● SOURCE MATERIAL:
++++++

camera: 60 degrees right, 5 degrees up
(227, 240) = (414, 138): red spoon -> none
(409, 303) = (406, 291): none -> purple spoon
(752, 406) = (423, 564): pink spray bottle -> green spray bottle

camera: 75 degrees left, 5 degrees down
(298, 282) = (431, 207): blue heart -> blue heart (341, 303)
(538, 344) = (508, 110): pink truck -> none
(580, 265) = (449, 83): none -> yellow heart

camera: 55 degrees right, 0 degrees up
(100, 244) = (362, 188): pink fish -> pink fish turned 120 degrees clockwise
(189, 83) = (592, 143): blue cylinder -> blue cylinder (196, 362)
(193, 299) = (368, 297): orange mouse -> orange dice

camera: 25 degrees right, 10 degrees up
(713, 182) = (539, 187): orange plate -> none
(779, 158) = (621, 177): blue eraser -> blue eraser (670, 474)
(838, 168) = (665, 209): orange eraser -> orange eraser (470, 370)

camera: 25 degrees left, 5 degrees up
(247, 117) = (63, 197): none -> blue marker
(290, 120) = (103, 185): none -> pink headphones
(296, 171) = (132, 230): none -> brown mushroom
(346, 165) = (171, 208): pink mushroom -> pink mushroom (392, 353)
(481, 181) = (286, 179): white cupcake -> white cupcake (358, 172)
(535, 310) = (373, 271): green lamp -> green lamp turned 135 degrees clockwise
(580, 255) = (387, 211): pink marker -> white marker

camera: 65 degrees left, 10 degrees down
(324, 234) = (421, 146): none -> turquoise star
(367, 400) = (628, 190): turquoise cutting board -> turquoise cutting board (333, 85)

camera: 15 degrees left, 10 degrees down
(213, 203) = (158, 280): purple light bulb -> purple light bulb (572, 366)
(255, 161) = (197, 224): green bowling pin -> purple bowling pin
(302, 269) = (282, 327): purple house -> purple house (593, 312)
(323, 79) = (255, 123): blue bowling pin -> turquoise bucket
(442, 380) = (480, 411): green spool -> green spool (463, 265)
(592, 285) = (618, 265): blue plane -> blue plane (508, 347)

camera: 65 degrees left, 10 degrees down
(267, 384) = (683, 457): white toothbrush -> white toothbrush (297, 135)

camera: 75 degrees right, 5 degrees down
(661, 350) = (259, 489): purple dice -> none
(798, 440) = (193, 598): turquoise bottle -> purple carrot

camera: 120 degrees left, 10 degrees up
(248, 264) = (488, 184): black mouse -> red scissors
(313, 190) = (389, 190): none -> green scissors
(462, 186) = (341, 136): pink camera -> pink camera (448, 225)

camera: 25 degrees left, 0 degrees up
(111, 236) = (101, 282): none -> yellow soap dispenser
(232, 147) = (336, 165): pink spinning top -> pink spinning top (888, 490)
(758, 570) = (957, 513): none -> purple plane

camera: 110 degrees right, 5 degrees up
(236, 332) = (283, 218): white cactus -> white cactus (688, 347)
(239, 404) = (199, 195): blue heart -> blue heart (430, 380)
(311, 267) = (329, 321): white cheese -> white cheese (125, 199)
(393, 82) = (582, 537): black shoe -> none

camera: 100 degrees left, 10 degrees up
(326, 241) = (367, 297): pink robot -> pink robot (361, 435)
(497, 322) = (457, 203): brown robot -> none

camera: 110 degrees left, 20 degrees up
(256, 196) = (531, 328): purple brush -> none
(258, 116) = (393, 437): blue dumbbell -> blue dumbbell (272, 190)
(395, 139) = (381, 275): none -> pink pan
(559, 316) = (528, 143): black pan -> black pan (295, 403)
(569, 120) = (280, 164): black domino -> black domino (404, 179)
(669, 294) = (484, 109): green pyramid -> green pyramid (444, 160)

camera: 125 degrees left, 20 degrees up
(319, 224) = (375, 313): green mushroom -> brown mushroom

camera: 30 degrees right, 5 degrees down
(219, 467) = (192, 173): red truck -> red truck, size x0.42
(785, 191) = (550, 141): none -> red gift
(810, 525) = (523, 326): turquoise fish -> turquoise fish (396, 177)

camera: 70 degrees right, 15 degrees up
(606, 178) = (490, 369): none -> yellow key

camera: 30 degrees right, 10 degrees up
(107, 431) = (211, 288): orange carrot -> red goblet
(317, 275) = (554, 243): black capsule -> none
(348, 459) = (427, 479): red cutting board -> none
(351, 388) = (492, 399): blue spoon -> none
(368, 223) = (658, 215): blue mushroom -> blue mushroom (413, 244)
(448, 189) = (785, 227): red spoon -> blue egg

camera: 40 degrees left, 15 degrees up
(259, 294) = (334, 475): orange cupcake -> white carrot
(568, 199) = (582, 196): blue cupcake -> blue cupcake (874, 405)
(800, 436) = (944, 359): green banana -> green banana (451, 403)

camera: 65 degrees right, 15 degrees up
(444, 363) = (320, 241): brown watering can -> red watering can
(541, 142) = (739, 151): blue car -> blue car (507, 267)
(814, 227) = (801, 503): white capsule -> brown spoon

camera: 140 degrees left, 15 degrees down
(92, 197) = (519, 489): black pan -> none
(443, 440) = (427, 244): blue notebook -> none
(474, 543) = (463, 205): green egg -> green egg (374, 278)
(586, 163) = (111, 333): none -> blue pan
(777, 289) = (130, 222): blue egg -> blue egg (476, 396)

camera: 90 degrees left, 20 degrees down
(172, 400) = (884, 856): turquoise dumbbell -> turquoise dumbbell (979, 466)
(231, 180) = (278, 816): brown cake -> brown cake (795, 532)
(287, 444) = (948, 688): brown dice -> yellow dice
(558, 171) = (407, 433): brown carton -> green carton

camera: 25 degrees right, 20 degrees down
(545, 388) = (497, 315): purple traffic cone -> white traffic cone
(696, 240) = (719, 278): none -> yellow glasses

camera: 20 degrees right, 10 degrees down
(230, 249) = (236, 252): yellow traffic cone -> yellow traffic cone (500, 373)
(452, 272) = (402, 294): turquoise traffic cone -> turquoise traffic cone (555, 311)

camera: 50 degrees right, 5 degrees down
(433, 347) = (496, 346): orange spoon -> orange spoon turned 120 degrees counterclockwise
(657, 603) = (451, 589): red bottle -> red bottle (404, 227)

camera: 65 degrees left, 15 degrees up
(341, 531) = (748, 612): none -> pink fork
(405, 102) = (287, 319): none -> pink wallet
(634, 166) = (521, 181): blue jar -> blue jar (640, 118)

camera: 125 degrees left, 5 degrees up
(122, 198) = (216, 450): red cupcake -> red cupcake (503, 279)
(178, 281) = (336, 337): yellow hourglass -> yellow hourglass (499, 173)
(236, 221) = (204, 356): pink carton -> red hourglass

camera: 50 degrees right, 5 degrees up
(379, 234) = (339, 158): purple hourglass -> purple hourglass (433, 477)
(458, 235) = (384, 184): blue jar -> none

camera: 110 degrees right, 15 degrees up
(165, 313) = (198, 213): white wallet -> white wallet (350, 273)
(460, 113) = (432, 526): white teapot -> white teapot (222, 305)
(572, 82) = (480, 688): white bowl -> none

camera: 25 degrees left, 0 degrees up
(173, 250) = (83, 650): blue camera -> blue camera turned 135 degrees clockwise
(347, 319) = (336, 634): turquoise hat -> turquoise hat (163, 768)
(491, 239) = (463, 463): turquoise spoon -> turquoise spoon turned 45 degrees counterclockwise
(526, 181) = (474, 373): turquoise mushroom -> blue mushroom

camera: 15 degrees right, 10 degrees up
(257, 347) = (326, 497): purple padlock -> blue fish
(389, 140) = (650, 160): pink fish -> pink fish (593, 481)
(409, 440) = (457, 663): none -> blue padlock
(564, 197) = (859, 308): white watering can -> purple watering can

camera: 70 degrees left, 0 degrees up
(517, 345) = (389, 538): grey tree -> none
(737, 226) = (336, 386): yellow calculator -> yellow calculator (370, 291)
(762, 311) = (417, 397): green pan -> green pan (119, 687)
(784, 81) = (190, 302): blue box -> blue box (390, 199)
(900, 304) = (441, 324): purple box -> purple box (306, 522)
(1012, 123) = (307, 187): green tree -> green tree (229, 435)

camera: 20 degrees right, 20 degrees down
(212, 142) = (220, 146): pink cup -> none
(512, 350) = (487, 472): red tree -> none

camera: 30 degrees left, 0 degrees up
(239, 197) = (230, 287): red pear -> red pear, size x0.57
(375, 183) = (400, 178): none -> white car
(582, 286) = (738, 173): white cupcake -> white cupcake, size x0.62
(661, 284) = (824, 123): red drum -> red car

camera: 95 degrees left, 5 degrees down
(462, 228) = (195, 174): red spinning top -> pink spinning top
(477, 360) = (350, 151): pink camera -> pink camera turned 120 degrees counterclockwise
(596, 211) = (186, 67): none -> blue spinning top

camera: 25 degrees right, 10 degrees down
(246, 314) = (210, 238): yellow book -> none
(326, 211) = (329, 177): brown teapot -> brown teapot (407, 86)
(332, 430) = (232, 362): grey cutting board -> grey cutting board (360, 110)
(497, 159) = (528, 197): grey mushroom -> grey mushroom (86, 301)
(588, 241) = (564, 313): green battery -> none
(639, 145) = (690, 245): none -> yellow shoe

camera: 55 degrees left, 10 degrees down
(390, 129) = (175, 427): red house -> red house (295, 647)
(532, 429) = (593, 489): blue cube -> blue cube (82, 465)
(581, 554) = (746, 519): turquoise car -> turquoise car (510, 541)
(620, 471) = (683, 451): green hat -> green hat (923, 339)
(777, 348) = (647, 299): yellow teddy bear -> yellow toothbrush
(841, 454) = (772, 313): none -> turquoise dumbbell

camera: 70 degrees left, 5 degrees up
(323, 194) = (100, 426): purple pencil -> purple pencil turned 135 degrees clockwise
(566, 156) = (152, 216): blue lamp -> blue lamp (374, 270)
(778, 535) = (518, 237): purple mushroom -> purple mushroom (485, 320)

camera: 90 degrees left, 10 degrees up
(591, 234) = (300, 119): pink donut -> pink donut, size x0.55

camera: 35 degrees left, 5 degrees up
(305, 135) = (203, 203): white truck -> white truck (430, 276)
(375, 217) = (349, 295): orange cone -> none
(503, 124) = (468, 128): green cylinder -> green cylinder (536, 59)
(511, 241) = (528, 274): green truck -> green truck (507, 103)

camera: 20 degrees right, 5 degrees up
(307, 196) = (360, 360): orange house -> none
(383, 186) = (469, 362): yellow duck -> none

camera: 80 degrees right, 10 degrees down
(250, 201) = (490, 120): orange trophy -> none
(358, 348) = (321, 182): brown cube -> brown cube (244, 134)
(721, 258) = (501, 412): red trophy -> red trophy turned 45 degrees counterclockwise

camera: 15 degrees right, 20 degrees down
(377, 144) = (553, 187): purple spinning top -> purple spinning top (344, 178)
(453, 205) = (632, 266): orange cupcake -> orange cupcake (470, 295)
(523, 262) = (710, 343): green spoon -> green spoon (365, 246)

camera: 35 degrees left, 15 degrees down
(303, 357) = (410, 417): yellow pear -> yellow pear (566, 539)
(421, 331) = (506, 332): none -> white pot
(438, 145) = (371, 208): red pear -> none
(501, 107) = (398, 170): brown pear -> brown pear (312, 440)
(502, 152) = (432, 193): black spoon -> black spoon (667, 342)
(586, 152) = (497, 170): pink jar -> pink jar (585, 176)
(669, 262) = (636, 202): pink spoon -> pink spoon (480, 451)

++++++

Repeat the entries above verbatim, but only from the line that has "(258, 116) = (393, 437): blue" down to the line that has "camera: 125 degrees left, 20 degrees up", inclusive.

(258, 116) = (393, 437): blue dumbbell -> blue dumbbell (272, 190)
(395, 139) = (381, 275): none -> pink pan
(559, 316) = (528, 143): black pan -> black pan (295, 403)
(569, 120) = (280, 164): black domino -> black domino (404, 179)
(669, 294) = (484, 109): green pyramid -> green pyramid (444, 160)

camera: 125 degrees left, 20 degrees up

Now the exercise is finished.